- _Supplied data_:
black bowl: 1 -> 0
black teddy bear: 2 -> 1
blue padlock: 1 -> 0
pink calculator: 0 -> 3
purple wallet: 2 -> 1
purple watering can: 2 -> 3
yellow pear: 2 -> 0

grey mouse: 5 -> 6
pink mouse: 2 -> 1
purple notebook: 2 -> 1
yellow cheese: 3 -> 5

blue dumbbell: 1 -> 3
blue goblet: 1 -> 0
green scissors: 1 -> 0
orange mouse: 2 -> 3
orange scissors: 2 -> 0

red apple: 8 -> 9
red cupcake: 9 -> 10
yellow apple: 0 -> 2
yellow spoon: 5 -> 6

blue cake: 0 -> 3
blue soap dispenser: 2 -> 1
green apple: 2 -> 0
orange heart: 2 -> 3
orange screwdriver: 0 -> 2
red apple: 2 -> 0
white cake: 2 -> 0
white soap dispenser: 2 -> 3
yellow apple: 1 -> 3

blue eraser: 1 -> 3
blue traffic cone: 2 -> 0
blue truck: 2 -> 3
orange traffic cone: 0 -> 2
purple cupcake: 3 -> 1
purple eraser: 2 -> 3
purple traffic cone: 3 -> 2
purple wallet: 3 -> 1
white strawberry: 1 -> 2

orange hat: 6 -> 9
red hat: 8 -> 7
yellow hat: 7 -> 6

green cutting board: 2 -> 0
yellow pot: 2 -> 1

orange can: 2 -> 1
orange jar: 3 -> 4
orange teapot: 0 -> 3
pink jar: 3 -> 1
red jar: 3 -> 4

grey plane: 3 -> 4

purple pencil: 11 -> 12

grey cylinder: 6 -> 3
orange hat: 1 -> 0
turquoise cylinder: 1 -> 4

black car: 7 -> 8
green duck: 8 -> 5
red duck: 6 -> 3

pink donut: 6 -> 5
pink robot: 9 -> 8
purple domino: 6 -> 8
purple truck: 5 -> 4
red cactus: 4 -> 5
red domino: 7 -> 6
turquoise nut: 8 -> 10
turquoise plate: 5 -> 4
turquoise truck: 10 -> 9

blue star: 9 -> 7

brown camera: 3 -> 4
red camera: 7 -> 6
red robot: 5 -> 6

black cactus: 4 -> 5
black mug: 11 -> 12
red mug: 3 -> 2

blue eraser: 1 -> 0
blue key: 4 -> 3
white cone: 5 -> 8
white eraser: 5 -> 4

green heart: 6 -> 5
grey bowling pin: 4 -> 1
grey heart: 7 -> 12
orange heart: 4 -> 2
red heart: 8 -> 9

- _What this task involves_:
Collect the lines of the data that carry the word "pink".

- _Solution for this exercise_:
pink calculator: 0 -> 3
pink mouse: 2 -> 1
pink jar: 3 -> 1
pink donut: 6 -> 5
pink robot: 9 -> 8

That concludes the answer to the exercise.